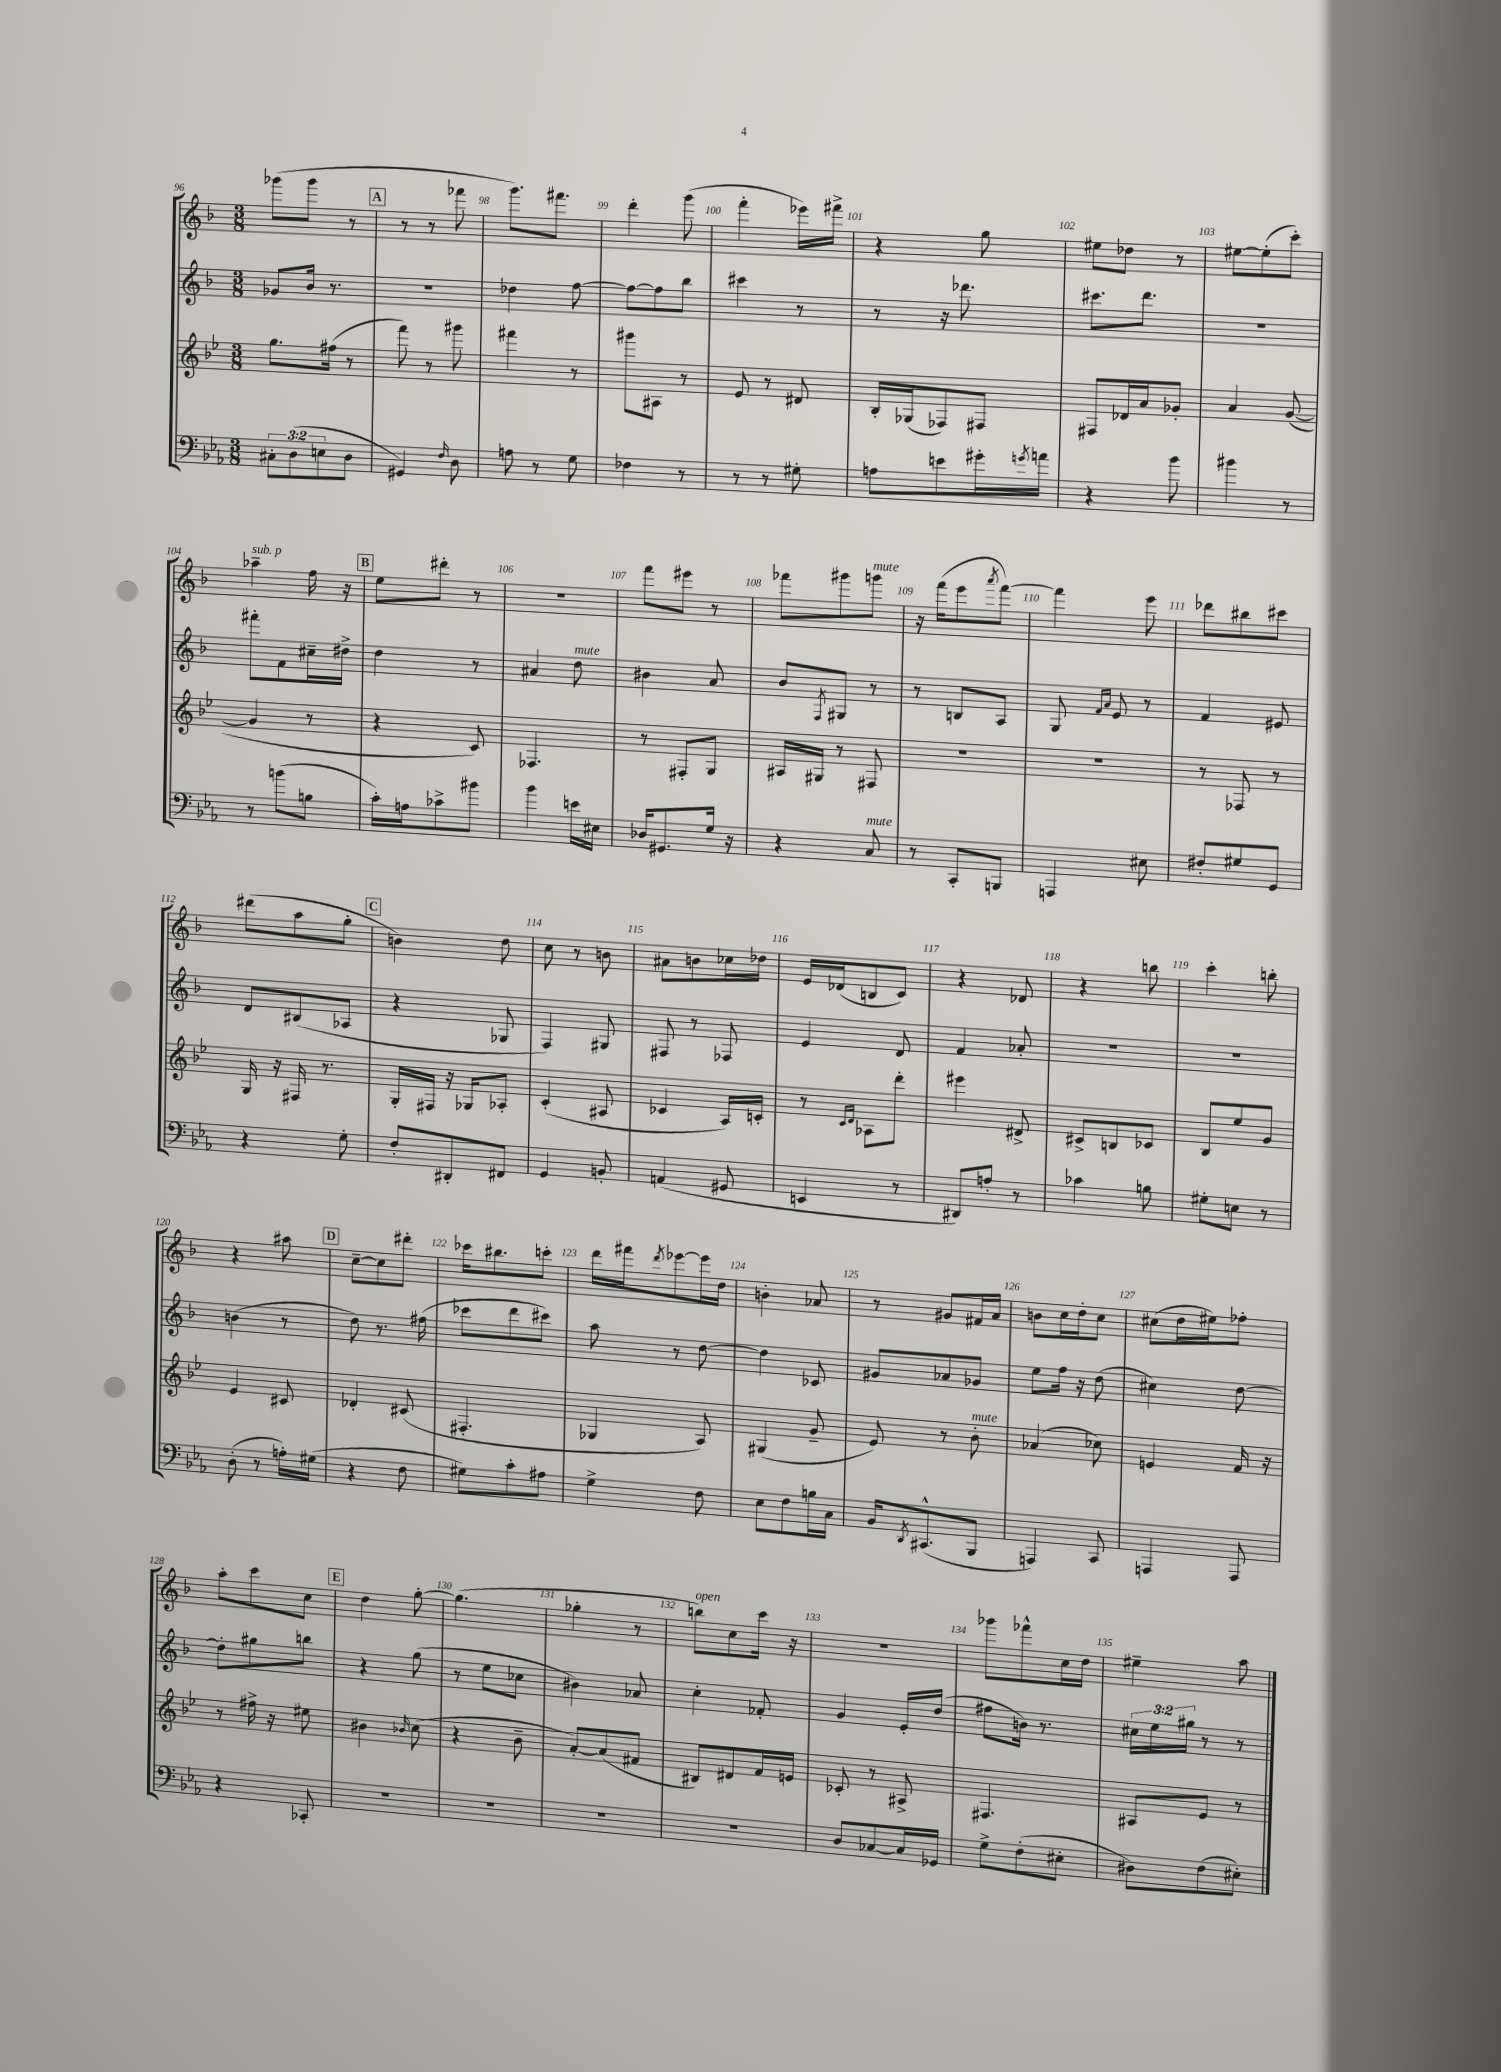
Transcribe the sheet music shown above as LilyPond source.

====

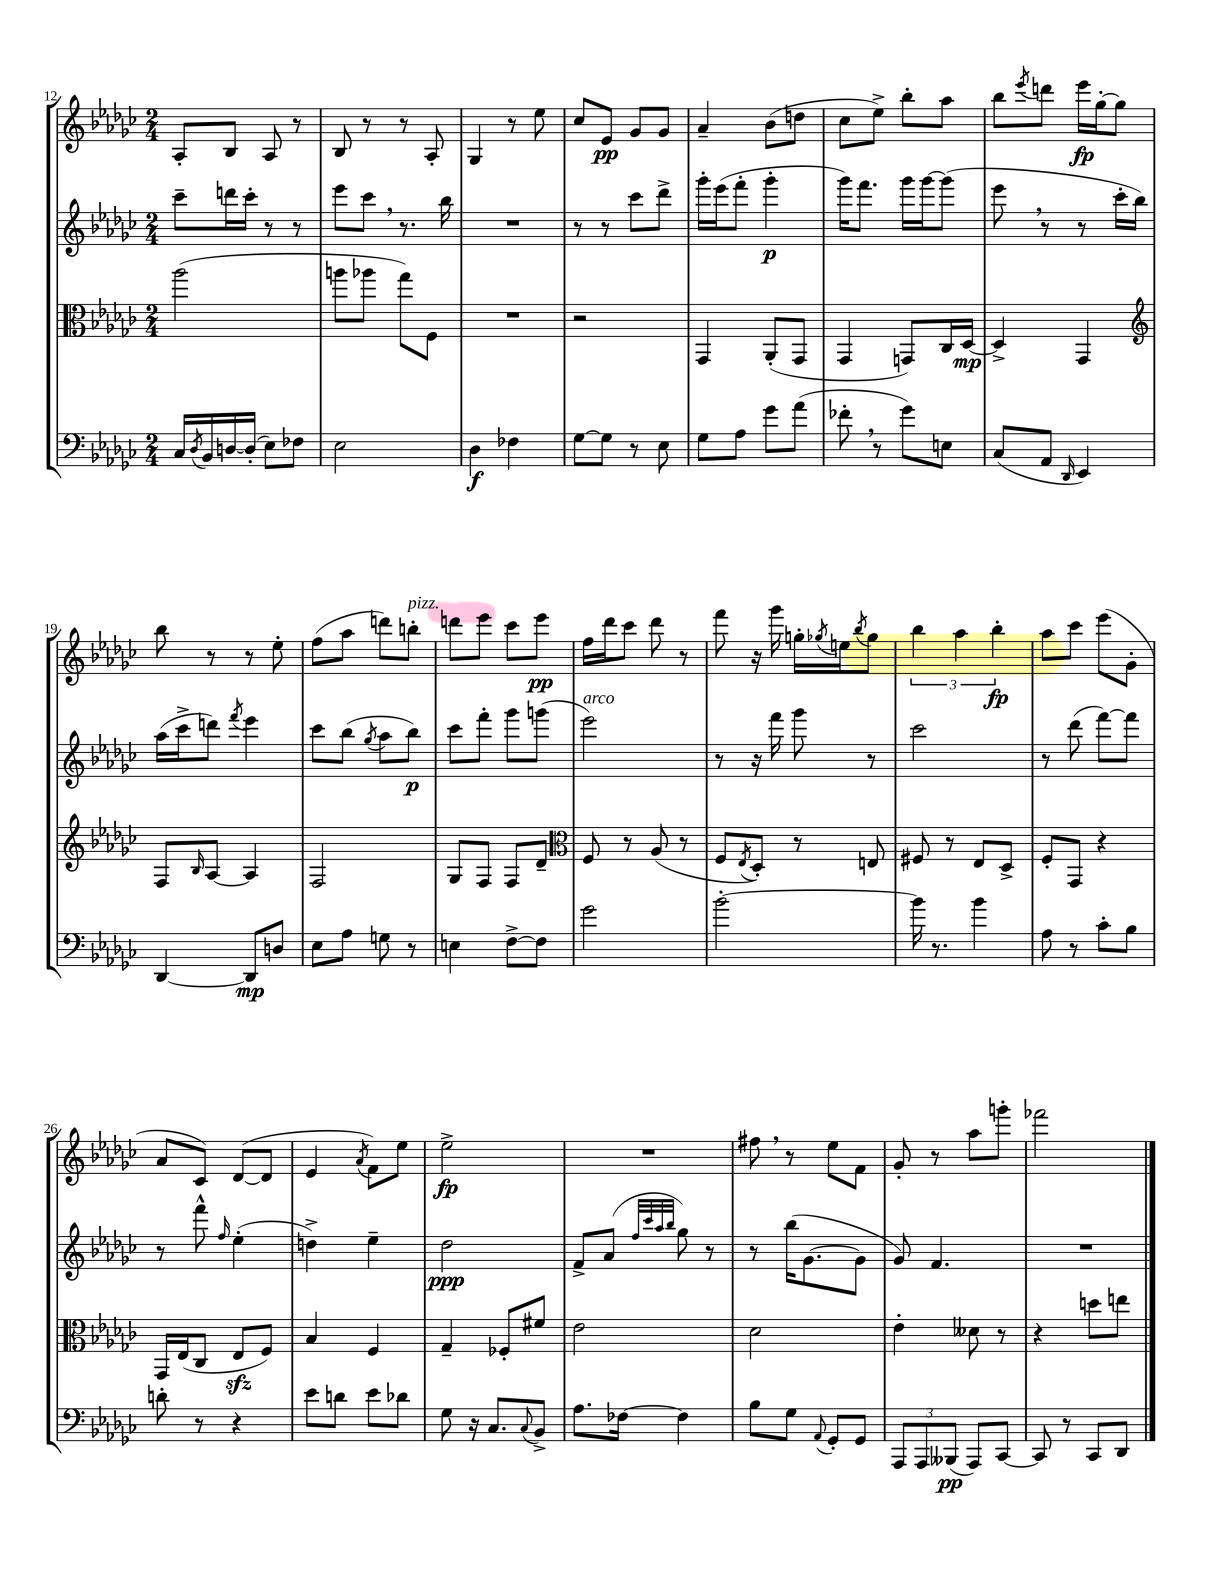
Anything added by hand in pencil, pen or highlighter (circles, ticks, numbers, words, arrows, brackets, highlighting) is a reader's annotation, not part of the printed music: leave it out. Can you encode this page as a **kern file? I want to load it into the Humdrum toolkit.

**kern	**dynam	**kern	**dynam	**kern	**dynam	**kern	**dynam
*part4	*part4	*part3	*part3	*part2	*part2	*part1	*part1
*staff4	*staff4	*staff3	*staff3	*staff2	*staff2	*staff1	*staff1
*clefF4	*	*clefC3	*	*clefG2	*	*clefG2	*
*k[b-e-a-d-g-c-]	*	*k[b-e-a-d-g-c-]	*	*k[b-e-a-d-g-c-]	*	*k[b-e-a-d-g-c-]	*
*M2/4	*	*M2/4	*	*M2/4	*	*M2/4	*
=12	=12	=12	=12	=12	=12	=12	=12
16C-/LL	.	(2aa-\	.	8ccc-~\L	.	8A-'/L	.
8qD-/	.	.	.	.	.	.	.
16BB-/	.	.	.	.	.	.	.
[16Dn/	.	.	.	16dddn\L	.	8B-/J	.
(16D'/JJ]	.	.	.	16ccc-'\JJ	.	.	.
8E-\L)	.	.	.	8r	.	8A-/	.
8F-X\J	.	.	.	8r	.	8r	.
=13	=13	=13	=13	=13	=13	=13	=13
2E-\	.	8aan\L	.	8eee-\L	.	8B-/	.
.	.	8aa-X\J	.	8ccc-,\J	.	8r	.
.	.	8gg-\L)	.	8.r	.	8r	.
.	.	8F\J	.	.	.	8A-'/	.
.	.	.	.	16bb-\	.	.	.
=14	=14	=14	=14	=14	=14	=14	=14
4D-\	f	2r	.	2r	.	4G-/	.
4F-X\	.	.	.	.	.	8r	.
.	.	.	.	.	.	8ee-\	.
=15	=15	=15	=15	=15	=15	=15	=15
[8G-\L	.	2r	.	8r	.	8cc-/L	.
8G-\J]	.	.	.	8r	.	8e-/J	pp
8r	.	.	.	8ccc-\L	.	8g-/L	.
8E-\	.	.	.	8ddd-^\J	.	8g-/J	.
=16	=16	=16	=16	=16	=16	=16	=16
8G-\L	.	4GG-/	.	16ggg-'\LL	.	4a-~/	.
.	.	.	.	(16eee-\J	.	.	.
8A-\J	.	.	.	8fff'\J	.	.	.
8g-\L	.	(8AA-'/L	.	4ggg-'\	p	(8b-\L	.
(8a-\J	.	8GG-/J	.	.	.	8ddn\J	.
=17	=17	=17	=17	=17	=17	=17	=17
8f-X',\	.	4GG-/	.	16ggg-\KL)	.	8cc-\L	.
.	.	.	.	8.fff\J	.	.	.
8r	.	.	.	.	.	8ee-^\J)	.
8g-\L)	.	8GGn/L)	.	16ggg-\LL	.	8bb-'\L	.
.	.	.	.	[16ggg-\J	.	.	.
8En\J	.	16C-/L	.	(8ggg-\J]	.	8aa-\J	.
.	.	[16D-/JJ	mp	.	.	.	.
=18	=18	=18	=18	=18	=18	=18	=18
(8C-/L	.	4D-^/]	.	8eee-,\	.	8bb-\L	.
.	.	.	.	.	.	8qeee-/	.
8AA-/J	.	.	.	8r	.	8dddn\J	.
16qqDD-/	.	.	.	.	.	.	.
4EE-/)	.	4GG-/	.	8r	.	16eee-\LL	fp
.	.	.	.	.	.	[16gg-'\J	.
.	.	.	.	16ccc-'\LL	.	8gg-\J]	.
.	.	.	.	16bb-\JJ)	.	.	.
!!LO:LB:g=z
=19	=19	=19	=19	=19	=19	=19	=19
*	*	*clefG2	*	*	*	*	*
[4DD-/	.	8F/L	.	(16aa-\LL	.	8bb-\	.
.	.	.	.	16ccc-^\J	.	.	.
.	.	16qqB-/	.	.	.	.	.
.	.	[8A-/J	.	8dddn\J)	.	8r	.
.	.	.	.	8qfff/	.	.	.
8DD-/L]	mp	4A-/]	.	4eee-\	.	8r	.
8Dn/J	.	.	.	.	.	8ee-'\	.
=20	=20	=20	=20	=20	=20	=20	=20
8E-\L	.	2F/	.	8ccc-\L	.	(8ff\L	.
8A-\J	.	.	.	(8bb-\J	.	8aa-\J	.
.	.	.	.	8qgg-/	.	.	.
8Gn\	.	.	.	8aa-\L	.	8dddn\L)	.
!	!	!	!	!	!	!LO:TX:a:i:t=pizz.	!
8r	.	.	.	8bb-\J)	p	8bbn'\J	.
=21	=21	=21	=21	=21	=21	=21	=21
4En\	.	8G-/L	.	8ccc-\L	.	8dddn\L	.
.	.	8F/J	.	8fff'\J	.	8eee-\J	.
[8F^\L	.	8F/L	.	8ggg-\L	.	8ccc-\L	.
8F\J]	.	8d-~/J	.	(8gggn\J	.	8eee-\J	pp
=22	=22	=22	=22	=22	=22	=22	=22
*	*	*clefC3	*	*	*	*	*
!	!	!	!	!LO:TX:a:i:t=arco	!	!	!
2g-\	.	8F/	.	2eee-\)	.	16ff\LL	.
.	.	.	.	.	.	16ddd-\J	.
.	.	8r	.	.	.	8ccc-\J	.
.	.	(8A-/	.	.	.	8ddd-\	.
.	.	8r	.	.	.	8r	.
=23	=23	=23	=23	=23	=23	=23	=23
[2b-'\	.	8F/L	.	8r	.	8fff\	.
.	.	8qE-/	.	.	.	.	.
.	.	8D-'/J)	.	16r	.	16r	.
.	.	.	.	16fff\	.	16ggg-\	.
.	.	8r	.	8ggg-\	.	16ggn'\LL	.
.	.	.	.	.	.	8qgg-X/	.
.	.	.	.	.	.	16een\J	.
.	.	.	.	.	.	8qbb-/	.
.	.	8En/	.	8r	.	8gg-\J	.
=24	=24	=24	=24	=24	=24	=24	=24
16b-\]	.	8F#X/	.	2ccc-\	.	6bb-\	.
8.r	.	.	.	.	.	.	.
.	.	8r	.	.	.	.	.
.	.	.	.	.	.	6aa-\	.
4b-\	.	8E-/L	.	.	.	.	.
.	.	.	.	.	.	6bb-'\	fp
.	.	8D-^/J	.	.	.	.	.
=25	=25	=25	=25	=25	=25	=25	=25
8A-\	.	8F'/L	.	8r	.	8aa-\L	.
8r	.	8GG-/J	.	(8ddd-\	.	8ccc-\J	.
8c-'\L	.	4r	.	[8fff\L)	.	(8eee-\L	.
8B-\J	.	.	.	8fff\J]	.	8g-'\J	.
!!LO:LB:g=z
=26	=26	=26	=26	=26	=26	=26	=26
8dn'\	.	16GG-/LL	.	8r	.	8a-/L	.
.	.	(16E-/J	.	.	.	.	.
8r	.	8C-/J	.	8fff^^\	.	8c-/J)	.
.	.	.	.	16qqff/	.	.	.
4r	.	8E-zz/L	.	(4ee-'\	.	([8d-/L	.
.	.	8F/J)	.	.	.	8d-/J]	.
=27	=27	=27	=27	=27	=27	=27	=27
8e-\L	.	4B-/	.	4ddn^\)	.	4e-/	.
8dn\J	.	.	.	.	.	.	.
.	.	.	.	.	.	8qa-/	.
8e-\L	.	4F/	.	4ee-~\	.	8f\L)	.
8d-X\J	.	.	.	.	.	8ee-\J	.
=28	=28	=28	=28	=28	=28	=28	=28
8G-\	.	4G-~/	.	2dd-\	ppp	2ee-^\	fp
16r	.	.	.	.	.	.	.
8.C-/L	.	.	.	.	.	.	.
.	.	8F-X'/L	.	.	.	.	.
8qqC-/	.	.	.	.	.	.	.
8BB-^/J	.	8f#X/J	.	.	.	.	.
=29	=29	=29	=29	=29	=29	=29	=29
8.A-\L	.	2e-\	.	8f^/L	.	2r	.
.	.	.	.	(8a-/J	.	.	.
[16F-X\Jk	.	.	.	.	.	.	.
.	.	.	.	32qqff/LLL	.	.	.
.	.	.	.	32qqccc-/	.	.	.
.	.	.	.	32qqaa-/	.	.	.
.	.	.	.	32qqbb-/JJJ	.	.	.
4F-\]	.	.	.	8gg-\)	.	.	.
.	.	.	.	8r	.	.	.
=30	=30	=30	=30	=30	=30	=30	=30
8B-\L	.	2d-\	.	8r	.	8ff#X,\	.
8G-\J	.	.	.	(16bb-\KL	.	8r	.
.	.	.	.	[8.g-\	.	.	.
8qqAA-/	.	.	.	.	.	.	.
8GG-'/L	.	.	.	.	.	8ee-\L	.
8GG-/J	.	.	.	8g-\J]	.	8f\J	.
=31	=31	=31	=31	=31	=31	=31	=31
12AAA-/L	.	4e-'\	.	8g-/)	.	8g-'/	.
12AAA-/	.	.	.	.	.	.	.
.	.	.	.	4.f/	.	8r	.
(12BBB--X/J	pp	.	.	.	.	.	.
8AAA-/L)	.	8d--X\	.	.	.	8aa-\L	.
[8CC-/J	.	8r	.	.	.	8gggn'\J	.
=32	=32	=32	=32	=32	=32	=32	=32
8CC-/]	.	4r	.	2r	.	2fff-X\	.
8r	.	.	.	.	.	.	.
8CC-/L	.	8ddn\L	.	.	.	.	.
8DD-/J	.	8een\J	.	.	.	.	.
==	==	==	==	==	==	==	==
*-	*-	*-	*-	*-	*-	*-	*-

====

* [Requirement]:
Collect every line above that contains the string "kern". Letter case must match.

* [Answer for the task]:
Anything added by hand in pencil, pen or highlighter (circles, ticks, numbers, words, arrows, brackets, highlighting) is a reader's annotation, not part of the printed music: leave it out. Can you encode this page as a **kern file? I want to load it into the Humdrum toolkit.
**kern	**dynam	**kern	**dynam	**kern	**dynam	**kern	**dynam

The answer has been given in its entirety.